• [Difference listings]:
********************

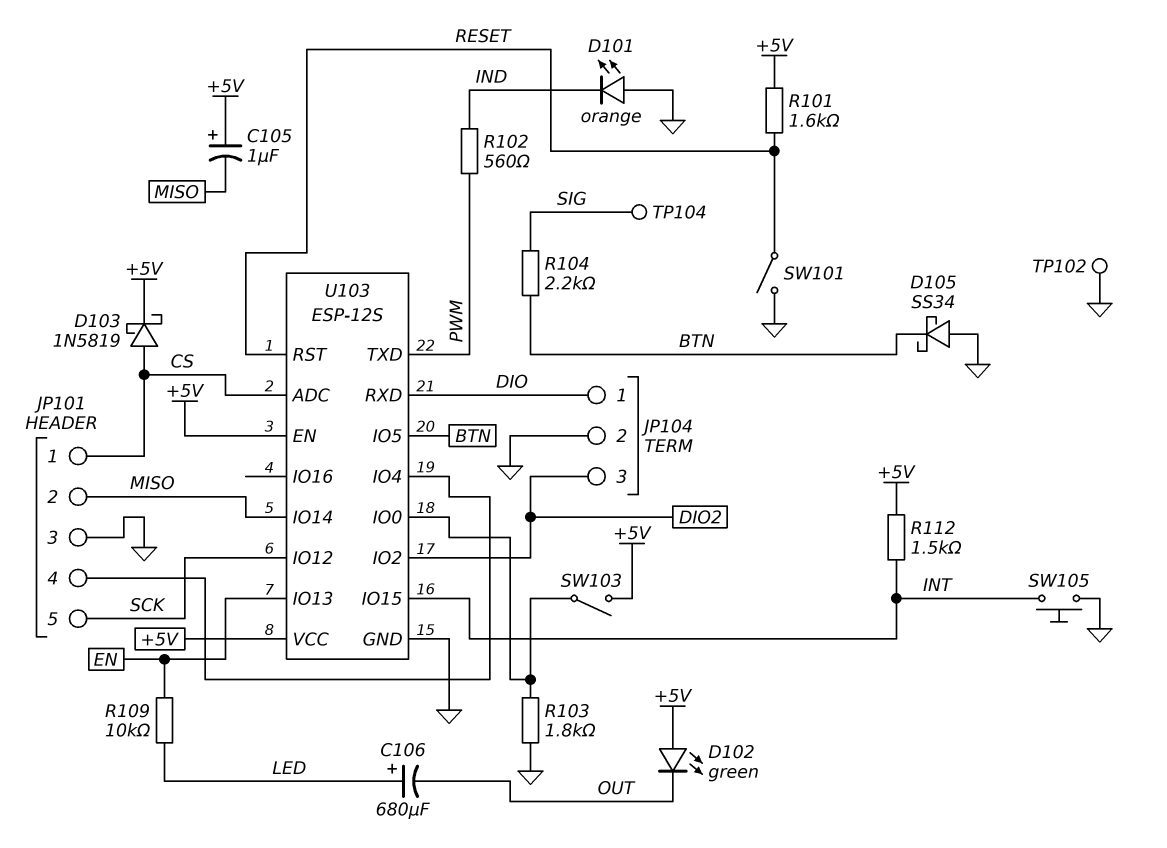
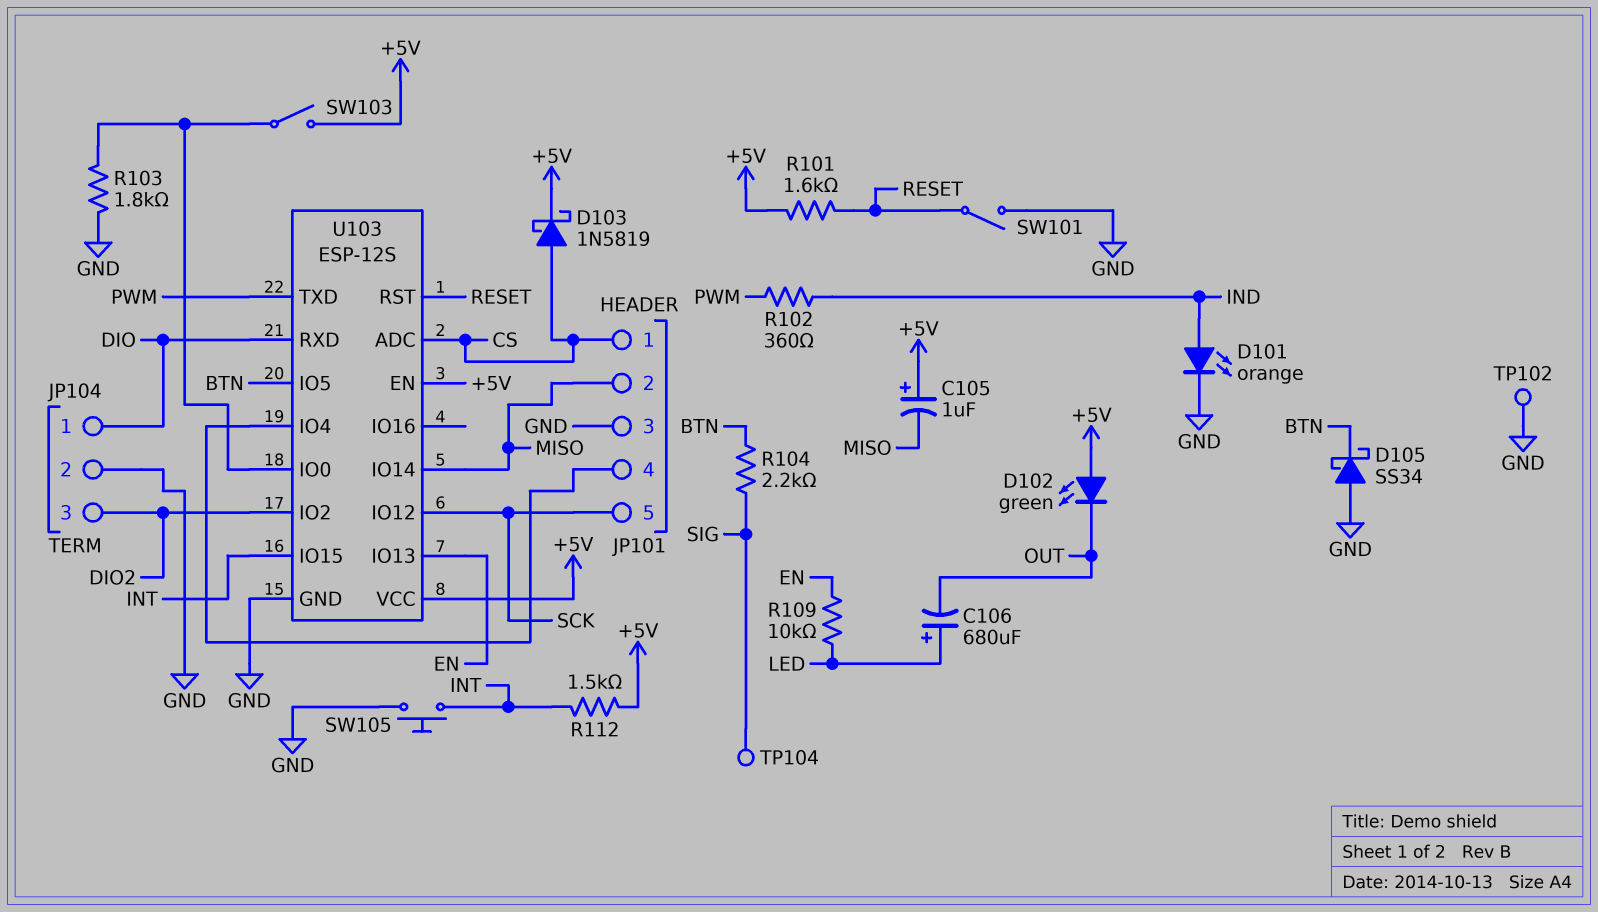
D101: LED orange (A GND, K IND) -> LED orange (A IND, K GND)
R102: 560 (IND, PWM) -> 360 (IND, PWM)

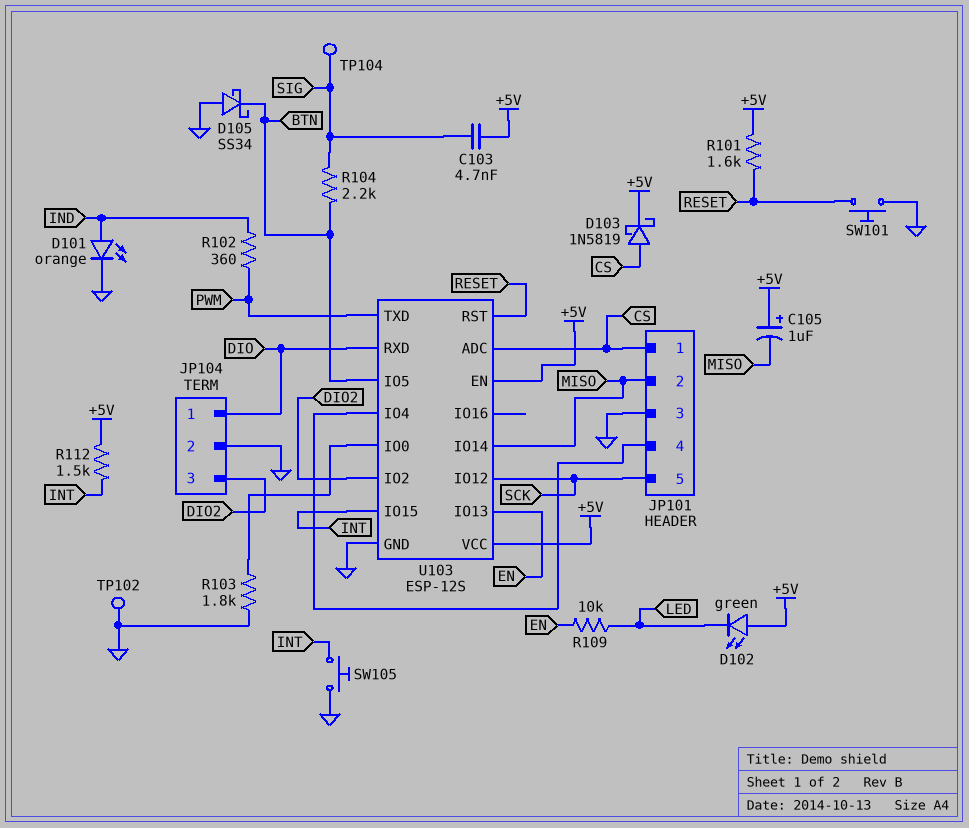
C103: none -> 4.7nF (+5V, SIG)
C106: 680uF (plus LED, minus OUT) -> none
D102: LED green (A +5V, K OUT) -> LED green (A +5V, K LED)
SW101: switch (GND, RESET) -> button (GND, RESET)
SW103: switch (+5V, U103/IO0) -> none

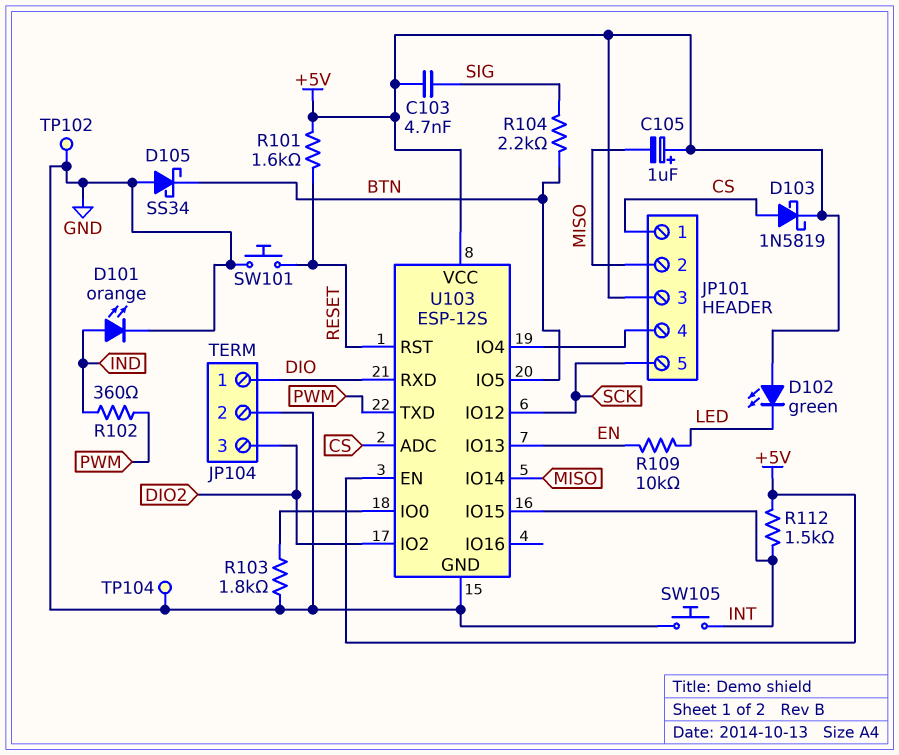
JP101 pin 3: GND -> +5V
TP104: test point (SIG) -> test point (GND)

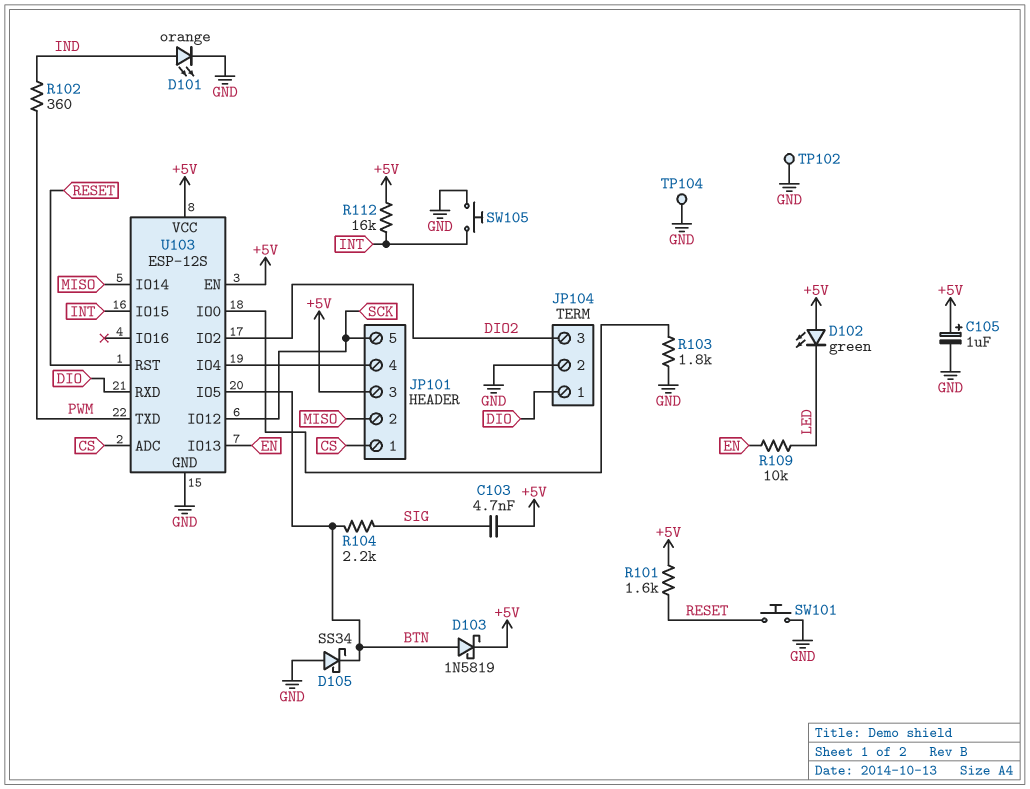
C105: 1uF (plus +5V, minus MISO) -> 1uF (plus +5V, minus GND)
D103: schottky 1N5819 (A CS, K +5V) -> schottky 1N5819 (A BTN, K +5V)
R112: 1.5k (+5V, INT) -> 16k (+5V, INT)

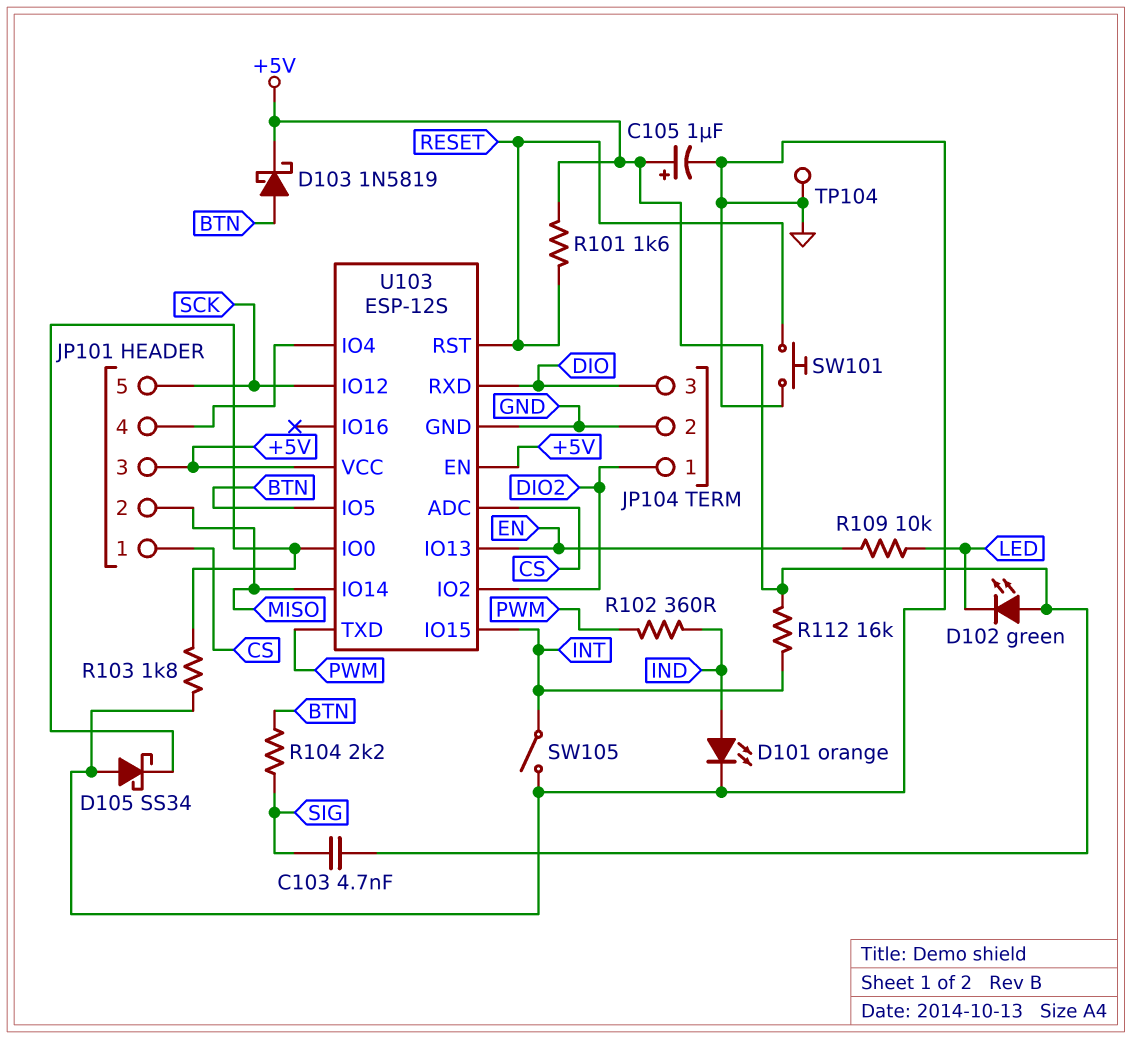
D105: schottky SS34 (A GND, K BTN) -> schottky SS34 (A GND, K U103/IO0)
JP104 pin 1: DIO -> DIO2
JP104 pin 3: DIO2 -> DIO
SW105: button (GND, INT) -> switch (GND, INT)
TP102: test point (GND) -> none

********************

• [Work instruction]: The answer must consist of every line from the data that holds the string "point".

• [Result]:
TP104: test point (SIG) -> test point (GND)
TP102: test point (GND) -> none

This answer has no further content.